TASK OBJECTIVE: Could the data below be retyped exactly, without its pictures?

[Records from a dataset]
= Beginning of Section =

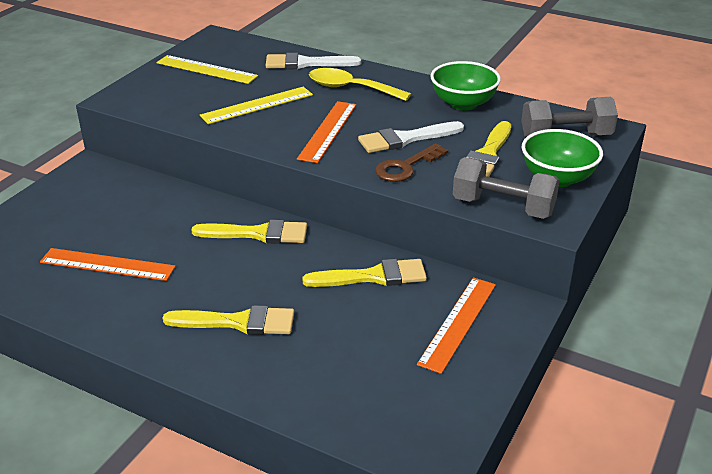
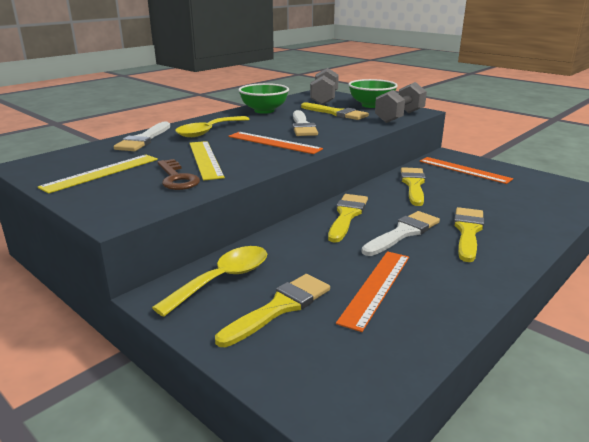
camera: 75 degrees left, 10 degrees down
brown key [375,143,448,182] -> brown key moved to [158,159,200,190]
none -> yellow spoon [152,246,267,317]
none -> yellow brush [215,274,330,347]
none -> white brush [361,211,440,256]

= End of Section =

ANSWER TO THE PROBLEM:
camera: 75 degrees left, 10 degrees down
brown key [375,143,448,182] -> brown key moved to [158,159,200,190]
none -> yellow spoon [152,246,267,317]
none -> yellow brush [215,274,330,347]
none -> white brush [361,211,440,256]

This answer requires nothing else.